- **Source material**:

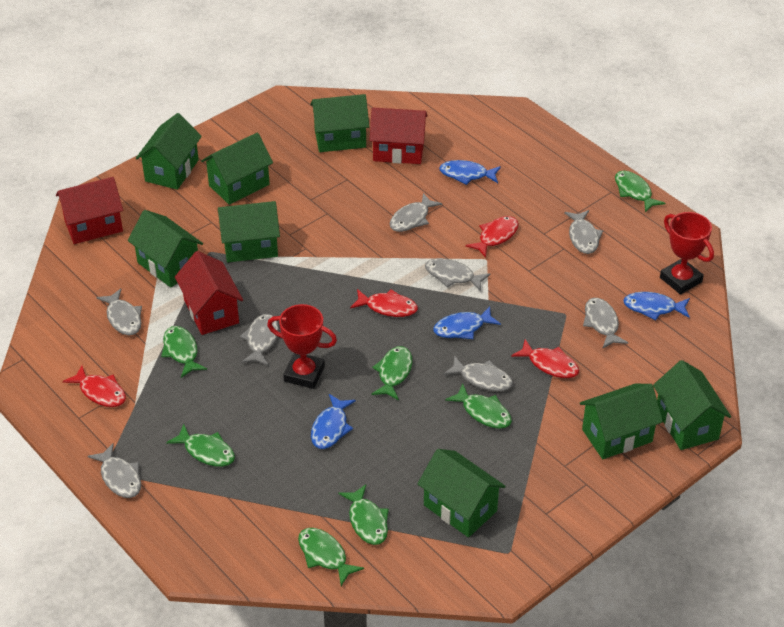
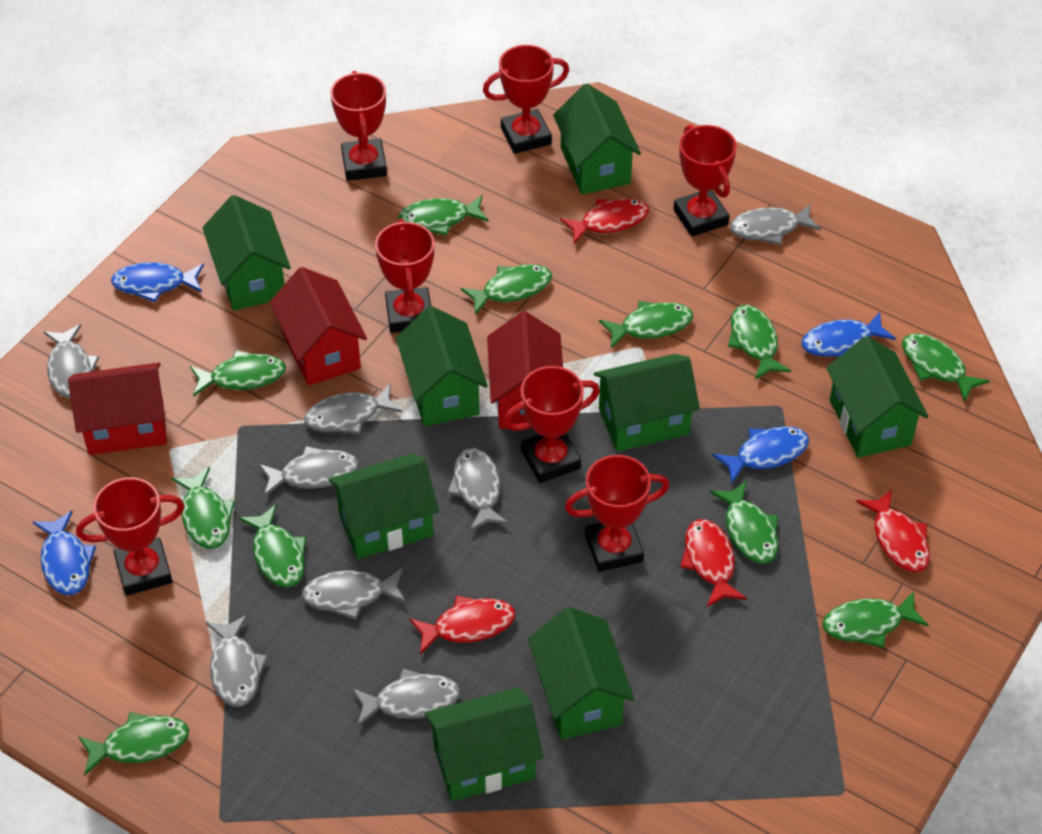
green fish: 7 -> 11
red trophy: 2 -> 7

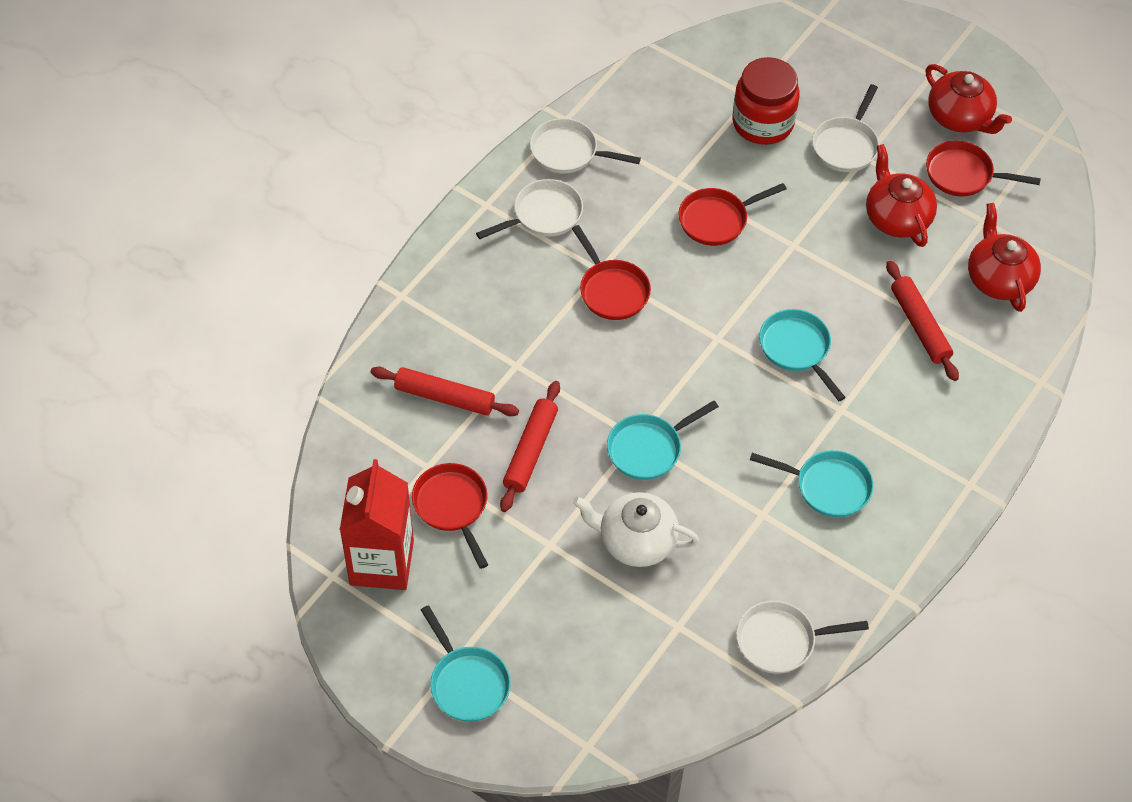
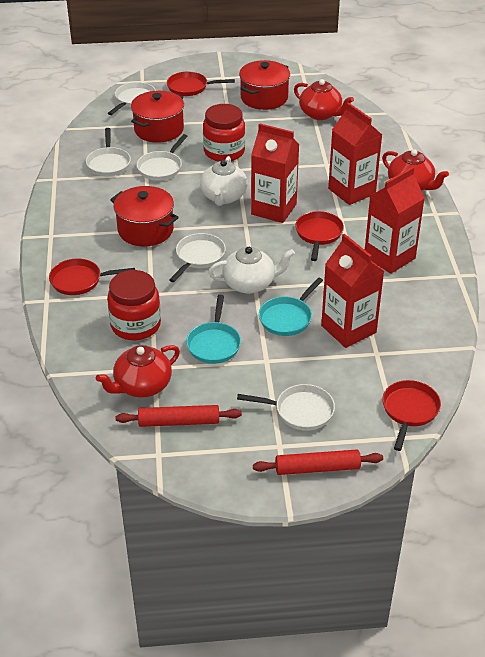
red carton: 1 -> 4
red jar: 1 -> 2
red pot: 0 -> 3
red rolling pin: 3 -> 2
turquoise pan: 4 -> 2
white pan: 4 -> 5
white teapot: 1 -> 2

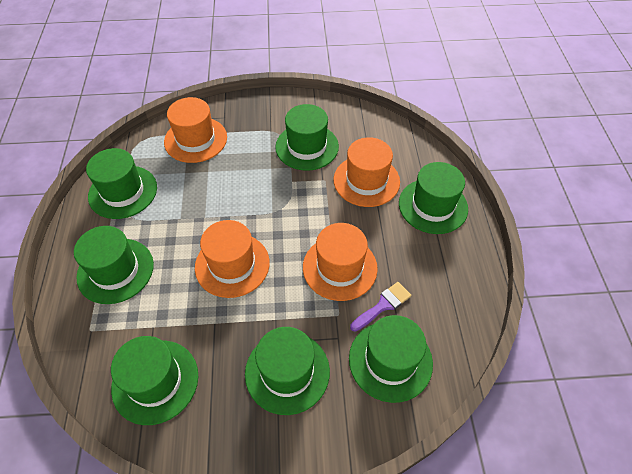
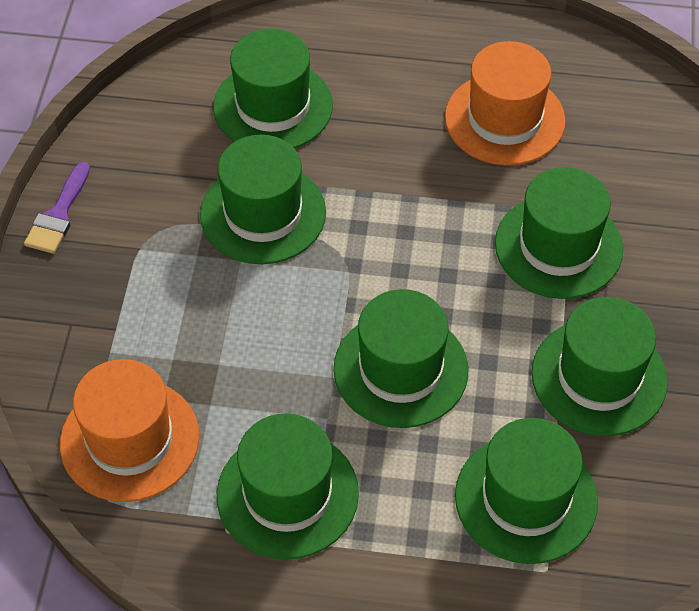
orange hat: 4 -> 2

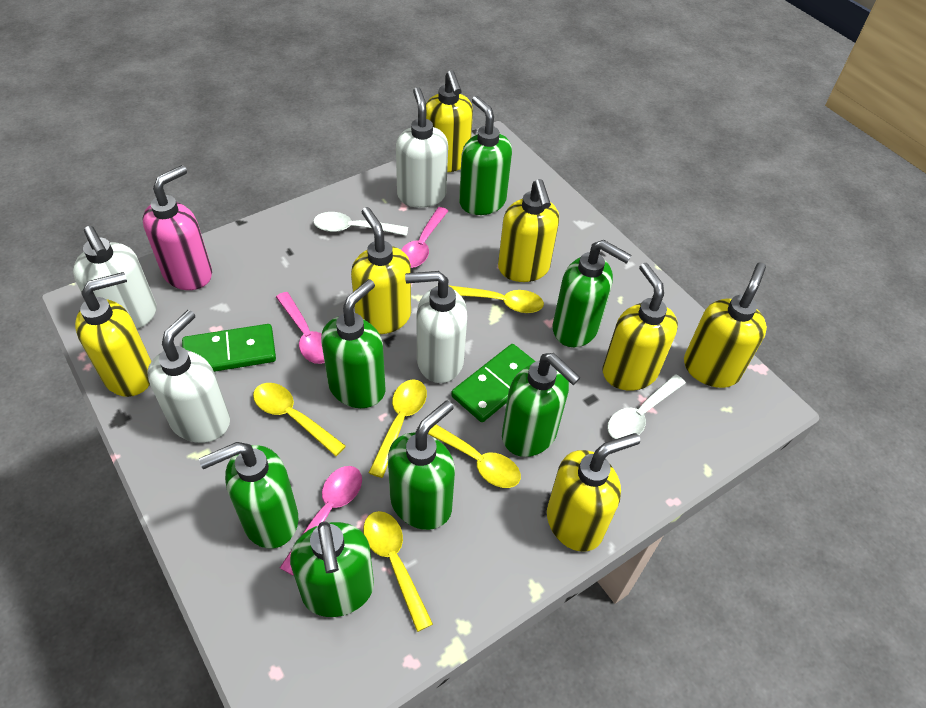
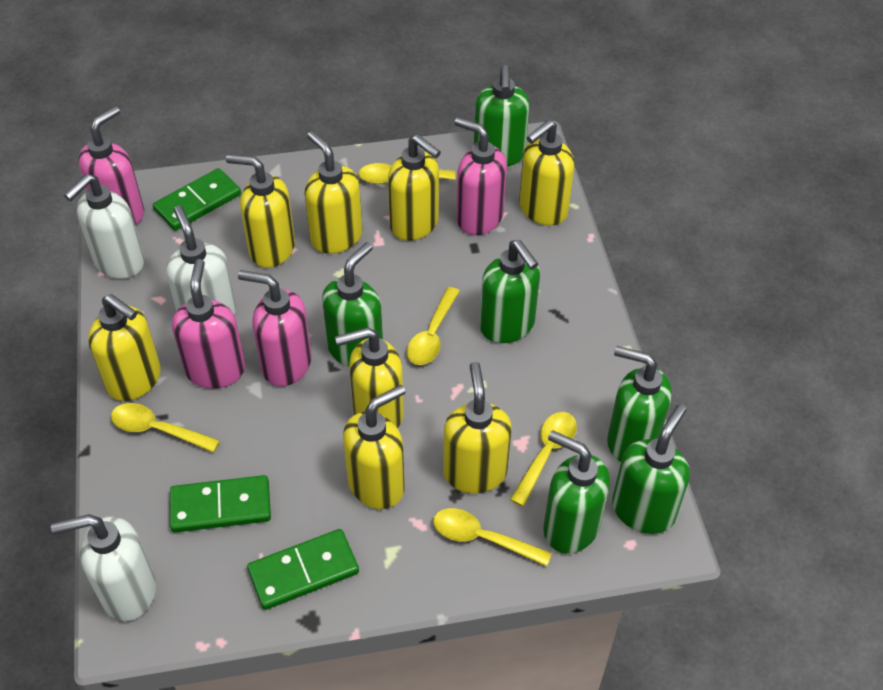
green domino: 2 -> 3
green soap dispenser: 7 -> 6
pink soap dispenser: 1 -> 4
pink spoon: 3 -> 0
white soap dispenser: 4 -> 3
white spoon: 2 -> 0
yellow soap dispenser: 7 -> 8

- **Try it**: Omit the pictures. Transcribe word for word the lines from the one containing "red rolling pin: 3 -> 2" through the end of the listing, inclusive.

- **Exercise result**:
red rolling pin: 3 -> 2
turquoise pan: 4 -> 2
white pan: 4 -> 5
white teapot: 1 -> 2

orange hat: 4 -> 2

green domino: 2 -> 3
green soap dispenser: 7 -> 6
pink soap dispenser: 1 -> 4
pink spoon: 3 -> 0
white soap dispenser: 4 -> 3
white spoon: 2 -> 0
yellow soap dispenser: 7 -> 8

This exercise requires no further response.